* The request:
Rewrite each of the rows below as a numbered list, one item per line, leaving out any blank lines.
── Data supplied
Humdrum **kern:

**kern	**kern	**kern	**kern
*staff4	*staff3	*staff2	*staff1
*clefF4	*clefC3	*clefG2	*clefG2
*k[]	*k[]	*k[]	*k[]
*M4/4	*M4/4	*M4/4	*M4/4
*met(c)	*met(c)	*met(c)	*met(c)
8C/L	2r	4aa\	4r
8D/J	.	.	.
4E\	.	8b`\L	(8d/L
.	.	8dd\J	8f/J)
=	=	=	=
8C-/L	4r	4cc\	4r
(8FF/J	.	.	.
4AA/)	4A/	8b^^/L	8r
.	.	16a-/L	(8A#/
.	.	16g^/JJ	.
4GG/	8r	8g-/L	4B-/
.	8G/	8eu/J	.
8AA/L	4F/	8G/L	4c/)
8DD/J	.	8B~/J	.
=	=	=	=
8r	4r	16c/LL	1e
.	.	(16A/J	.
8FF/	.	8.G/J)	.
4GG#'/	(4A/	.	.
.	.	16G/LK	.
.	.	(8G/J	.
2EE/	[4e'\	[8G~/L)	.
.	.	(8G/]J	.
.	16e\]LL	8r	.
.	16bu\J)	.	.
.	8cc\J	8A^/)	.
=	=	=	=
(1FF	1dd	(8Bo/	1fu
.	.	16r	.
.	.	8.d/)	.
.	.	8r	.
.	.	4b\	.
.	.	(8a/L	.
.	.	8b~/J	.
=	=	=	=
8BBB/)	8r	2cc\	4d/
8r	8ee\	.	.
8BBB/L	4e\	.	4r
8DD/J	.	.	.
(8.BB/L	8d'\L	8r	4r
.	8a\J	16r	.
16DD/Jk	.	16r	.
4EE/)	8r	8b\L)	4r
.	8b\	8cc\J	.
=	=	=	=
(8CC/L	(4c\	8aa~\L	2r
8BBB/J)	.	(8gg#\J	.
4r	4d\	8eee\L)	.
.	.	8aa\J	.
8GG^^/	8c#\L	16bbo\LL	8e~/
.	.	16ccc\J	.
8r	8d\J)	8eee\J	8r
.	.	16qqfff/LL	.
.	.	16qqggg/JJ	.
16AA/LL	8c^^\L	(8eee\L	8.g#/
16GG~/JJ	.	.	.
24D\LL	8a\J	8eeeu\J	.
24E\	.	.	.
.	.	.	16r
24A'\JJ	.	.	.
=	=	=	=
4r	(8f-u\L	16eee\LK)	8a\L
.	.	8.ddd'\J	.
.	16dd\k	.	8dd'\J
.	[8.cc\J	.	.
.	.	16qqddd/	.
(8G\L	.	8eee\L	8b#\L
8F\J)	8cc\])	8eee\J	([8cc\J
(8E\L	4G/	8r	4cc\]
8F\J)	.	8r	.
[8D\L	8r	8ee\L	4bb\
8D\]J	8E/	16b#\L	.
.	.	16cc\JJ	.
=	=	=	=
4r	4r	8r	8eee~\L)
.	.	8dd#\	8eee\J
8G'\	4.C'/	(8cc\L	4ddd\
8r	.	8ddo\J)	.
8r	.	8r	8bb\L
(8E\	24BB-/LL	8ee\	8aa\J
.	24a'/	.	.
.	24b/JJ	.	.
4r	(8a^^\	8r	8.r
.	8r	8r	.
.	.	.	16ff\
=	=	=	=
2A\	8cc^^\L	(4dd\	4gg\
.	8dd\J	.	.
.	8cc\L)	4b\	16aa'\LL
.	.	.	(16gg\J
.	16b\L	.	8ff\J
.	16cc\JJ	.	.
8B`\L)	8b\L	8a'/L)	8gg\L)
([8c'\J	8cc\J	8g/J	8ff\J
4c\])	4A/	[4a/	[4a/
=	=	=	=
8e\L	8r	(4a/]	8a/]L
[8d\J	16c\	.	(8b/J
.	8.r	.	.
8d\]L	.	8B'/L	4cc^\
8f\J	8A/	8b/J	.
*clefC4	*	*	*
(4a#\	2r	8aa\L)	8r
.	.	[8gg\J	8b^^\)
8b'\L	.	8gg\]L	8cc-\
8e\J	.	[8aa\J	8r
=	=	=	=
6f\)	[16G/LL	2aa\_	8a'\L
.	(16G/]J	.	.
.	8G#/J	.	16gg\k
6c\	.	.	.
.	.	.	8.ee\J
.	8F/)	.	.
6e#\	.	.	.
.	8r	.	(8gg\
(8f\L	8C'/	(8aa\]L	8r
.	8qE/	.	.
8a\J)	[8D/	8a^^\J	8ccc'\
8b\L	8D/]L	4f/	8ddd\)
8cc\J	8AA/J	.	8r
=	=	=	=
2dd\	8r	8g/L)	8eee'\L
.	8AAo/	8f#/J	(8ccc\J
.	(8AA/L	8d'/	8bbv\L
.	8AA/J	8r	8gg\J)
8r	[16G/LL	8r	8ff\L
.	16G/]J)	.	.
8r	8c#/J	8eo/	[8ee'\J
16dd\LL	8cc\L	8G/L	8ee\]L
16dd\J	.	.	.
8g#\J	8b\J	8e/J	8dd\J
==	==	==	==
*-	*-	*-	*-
────
* Response to the exercise:
1. Humdrum **kern:
2. **kern	**kern	**kern	**kern
3. *staff4	*staff3	*staff2	*staff1
4. *clefF4	*clefC3	*clefG2	*clefG2
5. *k[]	*k[]	*k[]	*k[]
6. *M4/4	*M4/4	*M4/4	*M4/4
7. *met(c)	*met(c)	*met(c)	*met(c)
8. 8C/L	2r	4aa\	4r
9. 8D/J	.	.	.
10. 4E\	.	8b`\L	(8d/L
11. .	.	8dd\J	8f/J)
12. =	=	=	=
13. 8C-/L	4r	4cc\	4r
14. (8FF/J	.	.	.
15. 4AA/)	4A/	8b^^/L	8r
16. .	.	16a-/L	(8A#/
17. .	.	16g^/JJ	.
18. 4GG/	8r	8g-/L	4B-/
19. .	8G/	8eu/J	.
20. 8AA/L	4F/	8G/L	4c/)
21. 8DD/J	.	8B~/J	.
22. =	=	=	=
23. 8r	4r	16c/LL	1e
24. .	.	(16A/J	.
25. 8FF/	.	8.G/J)	.
26. 4GG#'/	(4A/	.	.
27. .	.	16G/LK	.
28. .	.	(8G/J	.
29. 2EE/	[4e'\	[8G~/L)	.
30. .	.	(8G/]J	.
31. .	16e\]LL	8r	.
32. .	16bu\J)	.	.
33. .	8cc\J	8A^/)	.
34. =	=	=	=
35. (1FF	1dd	(8Bo/	1fu
36. .	.	16r	.
37. .	.	8.d/)	.
38. .	.	8r	.
39. .	.	4b\	.
40. .	.	(8a/L	.
41. .	.	8b~/J	.
42. =	=	=	=
43. 8BBB/)	8r	2cc\	4d/
44. 8r	8ee\	.	.
45. 8BBB/L	4e\	.	4r
46. 8DD/J	.	.	.
47. (8.BB/L	8d'\L	8r	4r
48. .	8a\J	16r	.
49. 16DD/Jk	.	16r	.
50. 4EE/)	8r	8b\L)	4r
51. .	8b\	8cc\J	.
52. =	=	=	=
53. (8CC/L	(4c\	8aa~\L	2r
54. 8BBB/J)	.	(8gg#\J	.
55. 4r	4d\	8eee\L)	.
56. .	.	8aa\J	.
57. 8GG^^/	8c#\L	16bbo\LL	8e~/
58. .	.	16ccc\J	.
59. 8r	8d\J)	8eee\J	8r
60. .	.	16qqfff/LL	.
61. .	.	16qqggg/JJ	.
62. 16AA/LL	8c^^\L	(8eee\L	8.g#/
63. 16GG~/JJ	.	.	.
64. 24D\LL	8a\J	8eeeu\J	.
65. 24E\	.	.	.
66. .	.	.	16r
67. 24A'\JJ	.	.	.
68. =	=	=	=
69. 4r	(8f-u\L	16eee\LK)	8a\L
70. .	.	8.ddd'\J	.
71. .	16dd\k	.	8dd'\J
72. .	[8.cc\J	.	.
73. .	.	16qqddd/	.
74. (8G\L	.	8eee\L	8b#\L
75. 8F\J)	8cc\])	8eee\J	([8cc\J
76. (8E\L	4G/	8r	4cc\]
77. 8F\J)	.	8r	.
78. [8D\L	8r	8ee\L	4bb\
79. 8D\]J	8E/	16b#\L	.
80. .	.	16cc\JJ	.
81. =	=	=	=
82. 4r	4r	8r	8eee~\L)
83. .	.	8dd#\	8eee\J
84. 8G'\	4.C'/	(8cc\L	4ddd\
85. 8r	.	8ddo\J)	.
86. 8r	.	8r	8bb\L
87. (8E\	24BB-/LL	8ee\	8aa\J
88. .	24a'/	.	.
89. .	24b/JJ	.	.
90. 4r	(8a^^\	8r	8.r
91. .	8r	8r	.
92. .	.	.	16ff\
93. =	=	=	=
94. 2A\	8cc^^\L	(4dd\	4gg\
95. .	8dd\J	.	.
96. .	8cc\L)	4b\	16aa'\LL
97. .	.	.	(16gg\J
98. .	16b\L	.	8ff\J
99. .	16cc\JJ	.	.
100. 8B`\L)	8b\L	8a'/L)	8gg\L)
101. ([8c'\J	8cc\J	8g/J	8ff\J
102. 4c\])	4A/	[4a/	[4a/
103. =	=	=	=
104. 8e\L	8r	(4a/]	8a/]L
105. [8d\J	16c\	.	(8b/J
106. .	8.r	.	.
107. 8d\]L	.	8B'/L	4cc^\
108. 8f\J	8A/	8b/J	.
109. *clefC4	*	*	*
110. (4a#\	2r	8aa\L)	8r
111. .	.	[8gg\J	8b^^\)
112. 8b'\L	.	8gg\]L	8cc-\
113. 8e\J	.	[8aa\J	8r
114. =	=	=	=
115. 6f\)	[16G/LL	2aa\_	8a'\L
116. .	(16G/]J	.	.
117. .	8G#/J	.	16gg\k
118. 6c\	.	.	.
119. .	.	.	8.ee\J
120. .	8F/)	.	.
121. 6e#\	.	.	.
122. .	8r	.	(8gg\
123. (8f\L	8C'/	(8aa\]L	8r
124. .	8qE/	.	.
125. 8a\J)	[8D/	8a^^\J	8ccc'\
126. 8b\L	8D/]L	4f/	8ddd\)
127. 8cc\J	8AA/J	.	8r
128. =	=	=	=
129. 2dd\	8r	8g/L)	8eee'\L
130. .	8AAo/	8f#/J	(8ccc\J
131. .	(8AA/L	8d'/	8bbv\L
132. .	8AA/J	8r	8gg\J)
133. 8r	[16G/LL	8r	8ff\L
134. .	16G/]J)	.	.
135. 8r	8c#/J	8eo/	[8ee'\J
136. 16dd\LL	8cc\L	8G/L	8ee\]L
137. 16dd\J	.	.	.
138. 8g#\J	8b\J	8e/J	8dd\J
139. ==	==	==	==
140. *-	*-	*-	*-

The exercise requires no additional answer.